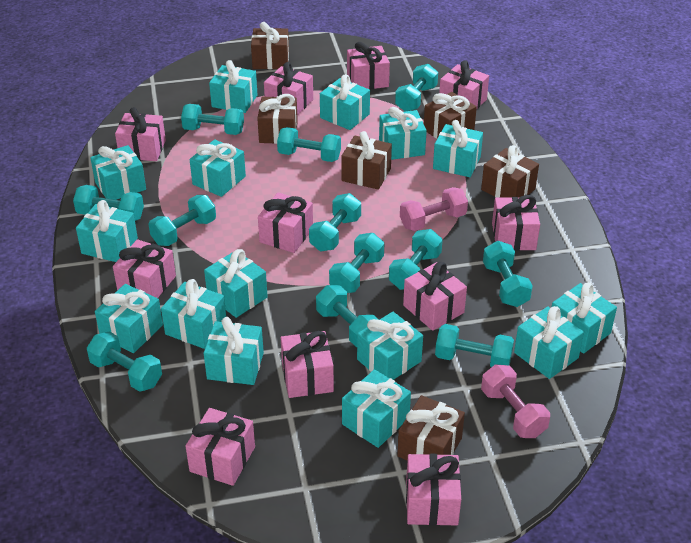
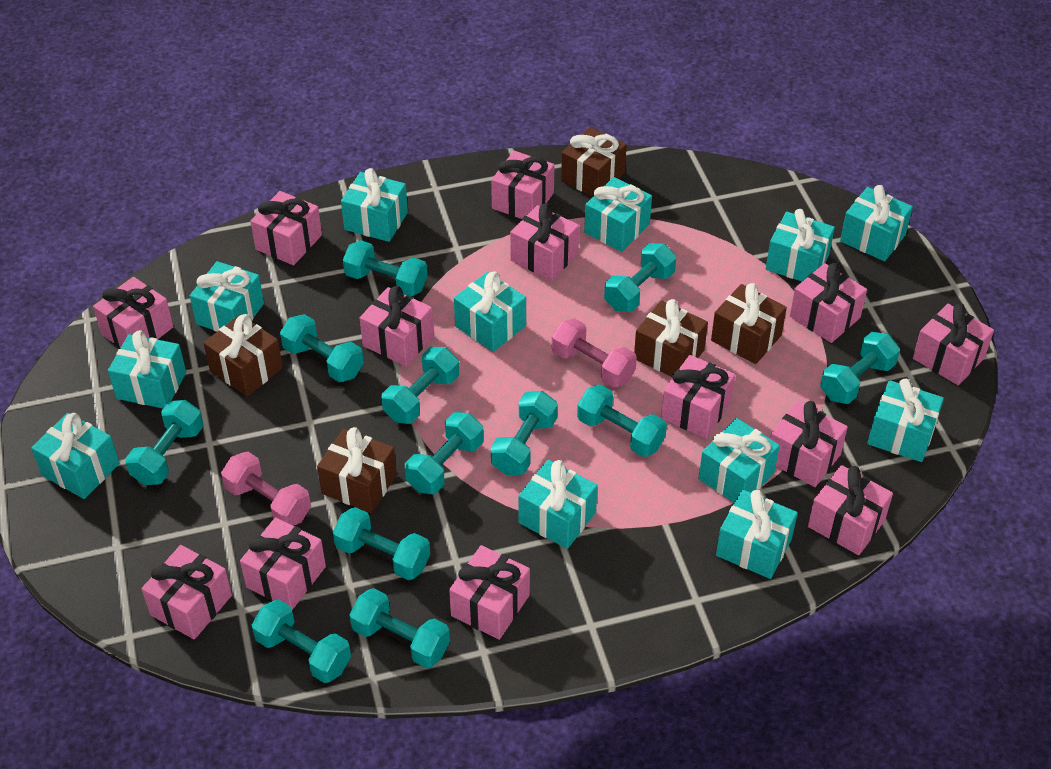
brown gift: 6 -> 5
pink gift: 11 -> 13
turquoise gift: 15 -> 12

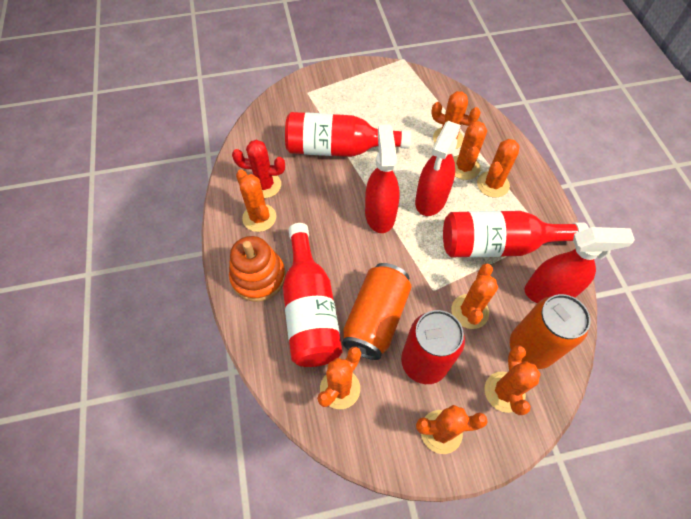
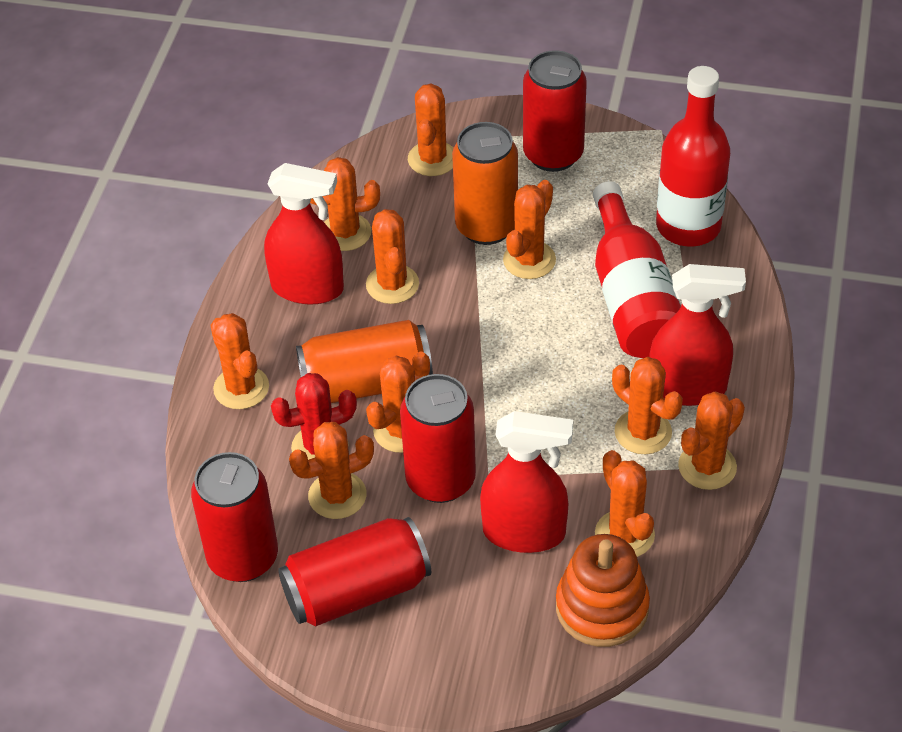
orange cactus: 8 -> 10
red bottle: 3 -> 2
red can: 1 -> 4

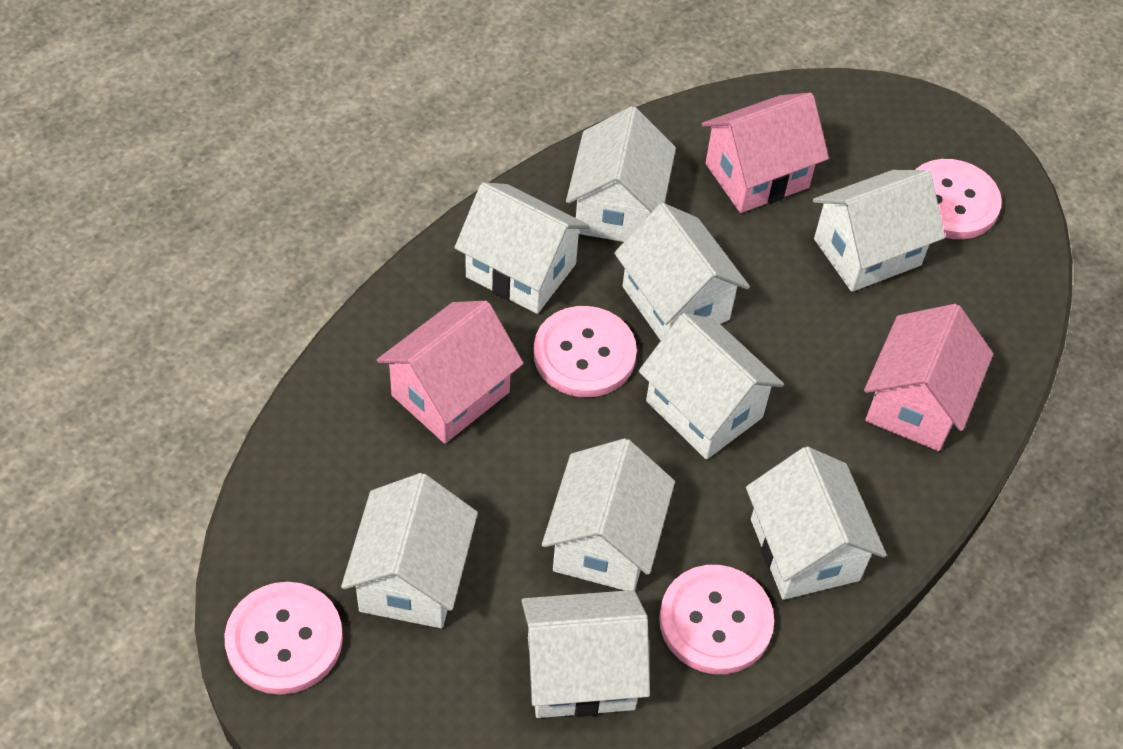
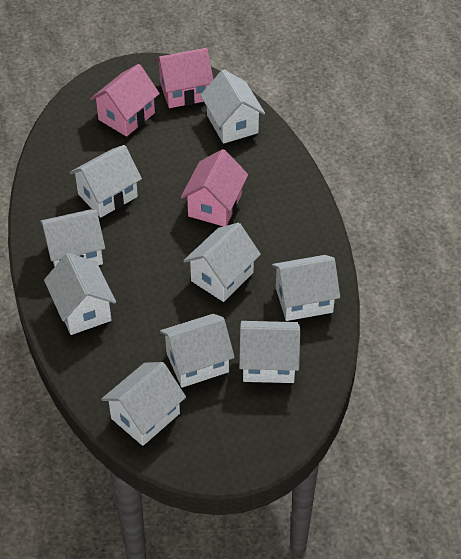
pink button: 4 -> 0

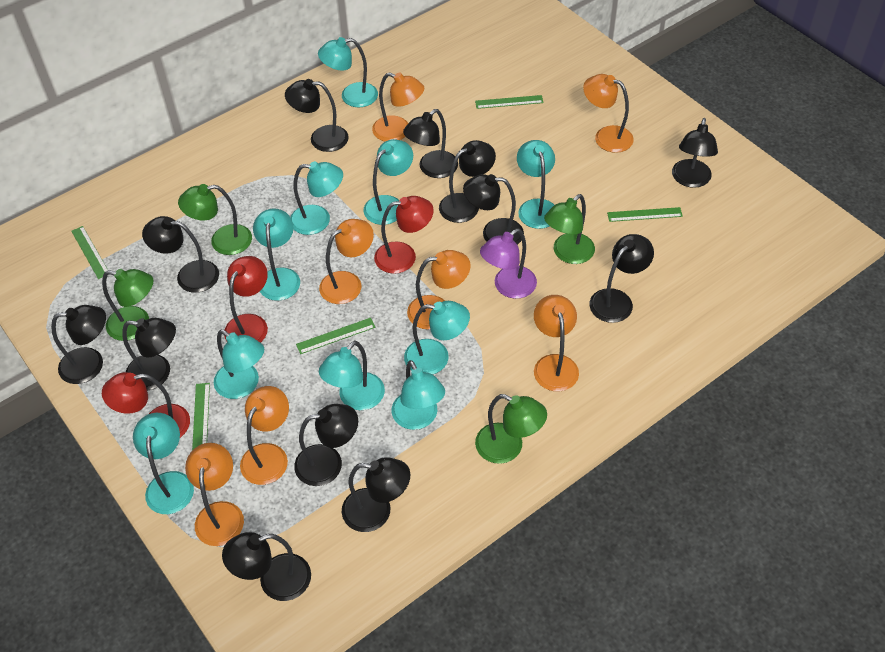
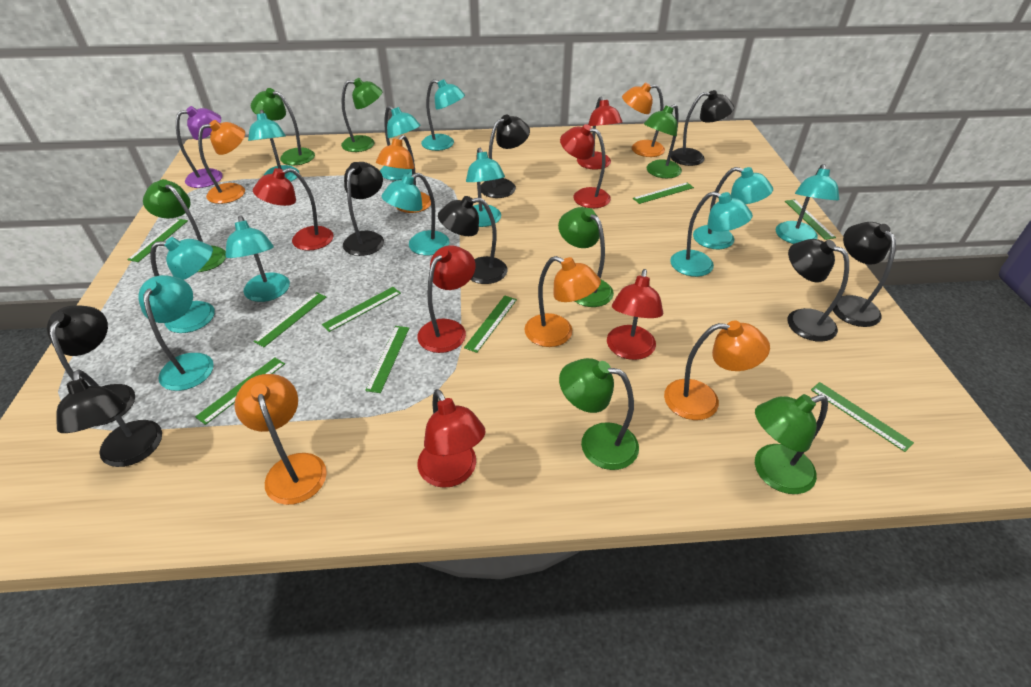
black lamp: 12 -> 8
green lamp: 4 -> 7
green ruler: 5 -> 9
orange lamp: 7 -> 6
red lamp: 3 -> 6
turquoise lamp: 10 -> 11

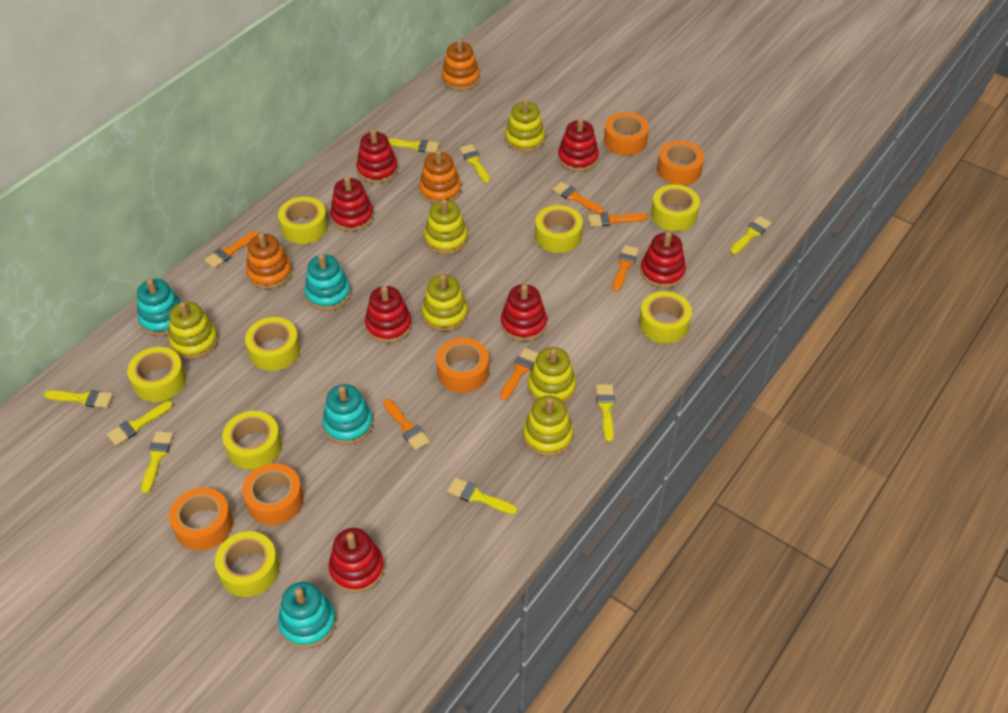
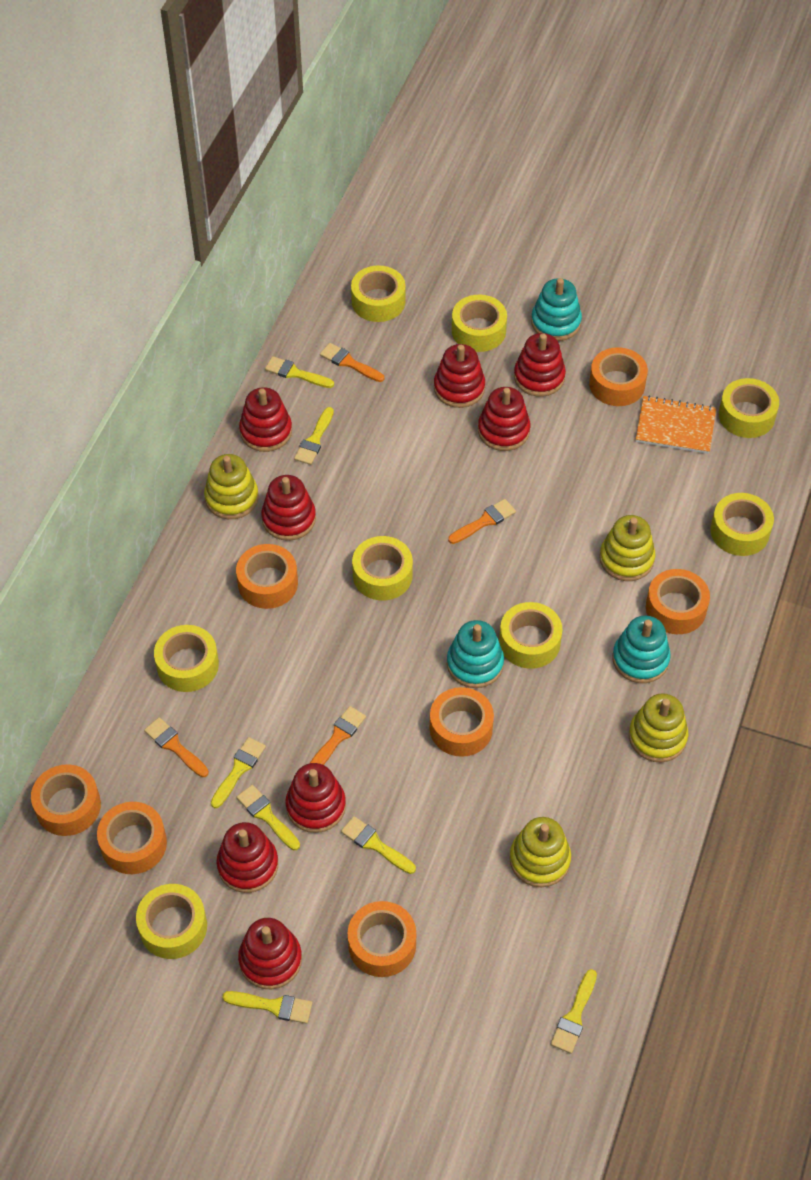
orange brush: 6 -> 4
orange notebook: 0 -> 1
orange stacking toy: 3 -> 0
orange tape: 5 -> 7
red stacking toy: 7 -> 8
turquoise stacking toy: 4 -> 3
yellow brush: 8 -> 7
yellow stacking toy: 6 -> 4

====================

* [YOUR INSTRUCTIONS]:
Set all of the records down once more, letter for letter, with the images removed.

* [OUTPUT OF THE EXERCISE]:
brown gift: 6 -> 5
pink gift: 11 -> 13
turquoise gift: 15 -> 12

orange cactus: 8 -> 10
red bottle: 3 -> 2
red can: 1 -> 4

pink button: 4 -> 0

black lamp: 12 -> 8
green lamp: 4 -> 7
green ruler: 5 -> 9
orange lamp: 7 -> 6
red lamp: 3 -> 6
turquoise lamp: 10 -> 11

orange brush: 6 -> 4
orange notebook: 0 -> 1
orange stacking toy: 3 -> 0
orange tape: 5 -> 7
red stacking toy: 7 -> 8
turquoise stacking toy: 4 -> 3
yellow brush: 8 -> 7
yellow stacking toy: 6 -> 4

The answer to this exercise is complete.